| What the task asks |
The lines from the one containing "white marker [32,275,107,295]" to the end of the entries, both included, are what you need to transcribe exactly, without pictures and without anything else.
━━━━━━━━━━━━━━━━
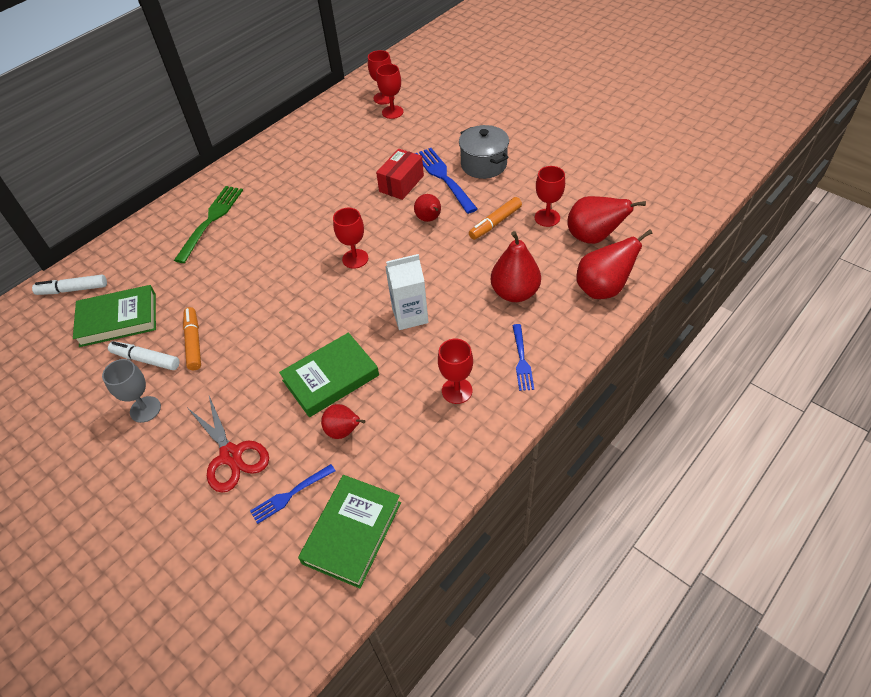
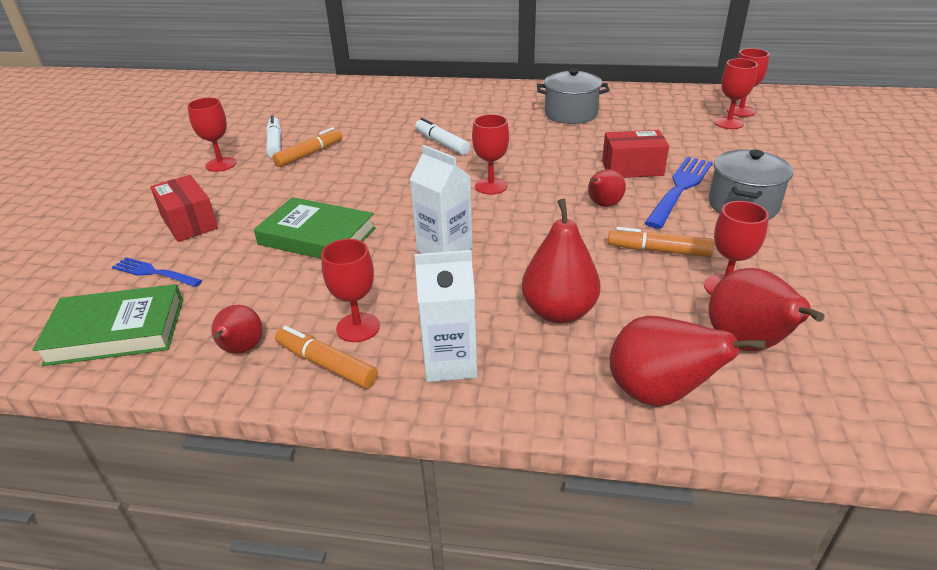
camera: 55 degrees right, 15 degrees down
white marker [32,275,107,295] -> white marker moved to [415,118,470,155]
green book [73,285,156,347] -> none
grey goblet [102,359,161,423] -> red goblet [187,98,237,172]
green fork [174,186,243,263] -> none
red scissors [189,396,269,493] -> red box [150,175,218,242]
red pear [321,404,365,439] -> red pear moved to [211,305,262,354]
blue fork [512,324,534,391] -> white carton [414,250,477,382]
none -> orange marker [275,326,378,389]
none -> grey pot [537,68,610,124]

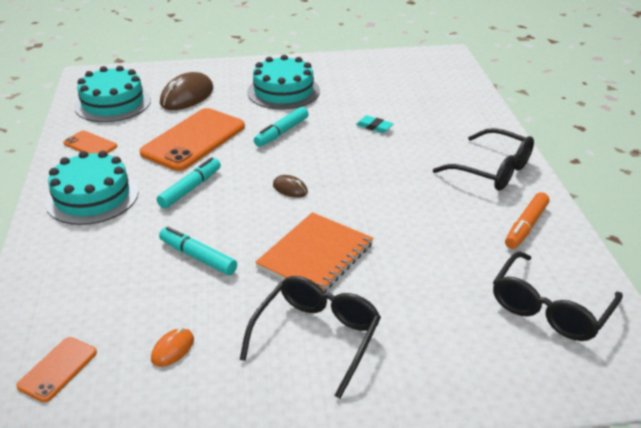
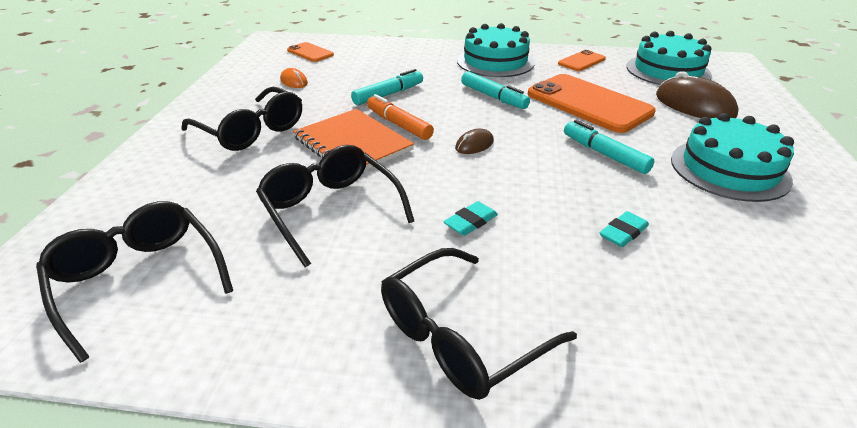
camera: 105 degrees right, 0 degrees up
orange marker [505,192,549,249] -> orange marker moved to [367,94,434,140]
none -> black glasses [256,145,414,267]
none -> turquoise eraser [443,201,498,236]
━━━━━━━━━━━━━━━━
| Result for this exercise |
white marker [32,275,107,295] -> white marker moved to [415,118,470,155]
green book [73,285,156,347] -> none
grey goblet [102,359,161,423] -> red goblet [187,98,237,172]
green fork [174,186,243,263] -> none
red scissors [189,396,269,493] -> red box [150,175,218,242]
red pear [321,404,365,439] -> red pear moved to [211,305,262,354]
blue fork [512,324,534,391] -> white carton [414,250,477,382]
none -> orange marker [275,326,378,389]
none -> grey pot [537,68,610,124]

camera: 105 degrees right, 0 degrees up
orange marker [505,192,549,249] -> orange marker moved to [367,94,434,140]
none -> black glasses [256,145,414,267]
none -> turquoise eraser [443,201,498,236]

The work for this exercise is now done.